*** TASK DATA Section Begins ***
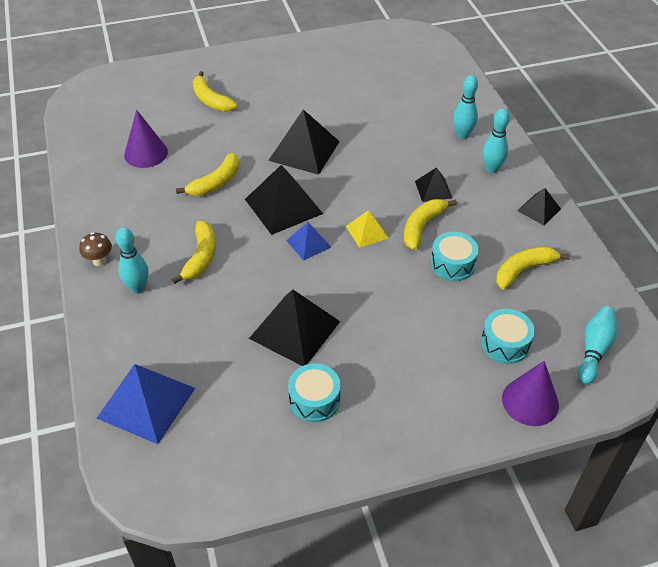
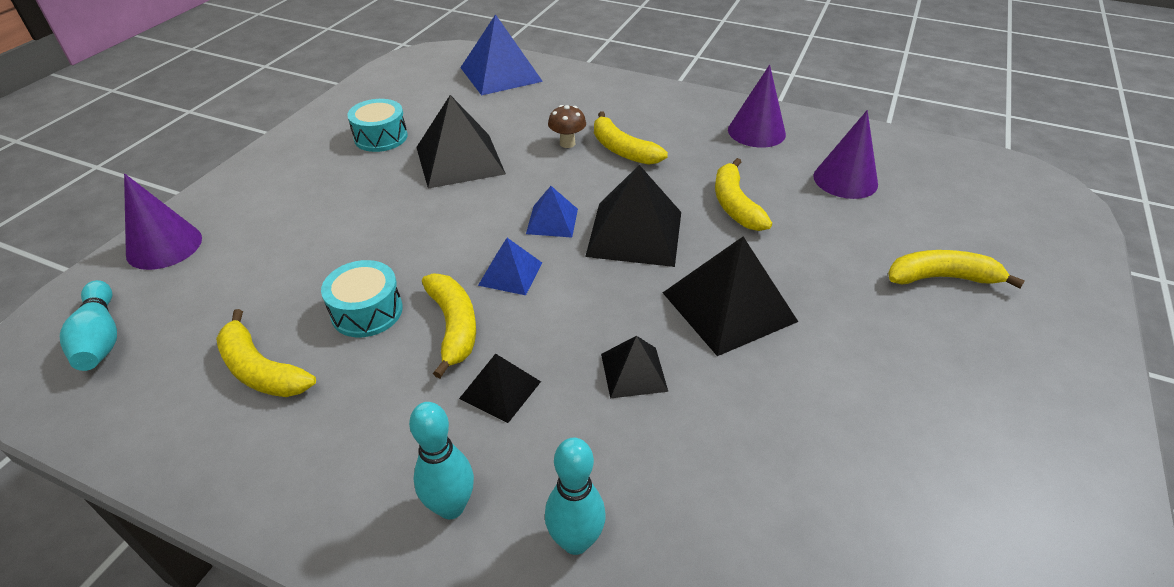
camera: 130 degrees right, 5 degrees down
(99, 261) = (686, 101): brown mushroom -> brown mushroom (567, 143)
(116, 208) = (756, 131): none -> purple cone
(138, 288) = (625, 107): turquoise bowling pin -> none
(367, 232) = (510, 273): yellow pyramid -> blue pyramid
(505, 343) = (228, 275): turquoise drum -> none
(523, 270) = (261, 370): yellow banana -> yellow banana turned 120 degrees clockwise
(539, 209) = (302, 489): black pyramid -> black pyramid (634, 372)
*** TASK DATA Section Ends ***
WHAT YOU HAVE TO DO —
Exclude all images and restate the records above word for word.

TASK OUTPUT —
camera: 130 degrees right, 5 degrees down
(99, 261) = (686, 101): brown mushroom -> brown mushroom (567, 143)
(116, 208) = (756, 131): none -> purple cone
(138, 288) = (625, 107): turquoise bowling pin -> none
(367, 232) = (510, 273): yellow pyramid -> blue pyramid
(505, 343) = (228, 275): turquoise drum -> none
(523, 270) = (261, 370): yellow banana -> yellow banana turned 120 degrees clockwise
(539, 209) = (302, 489): black pyramid -> black pyramid (634, 372)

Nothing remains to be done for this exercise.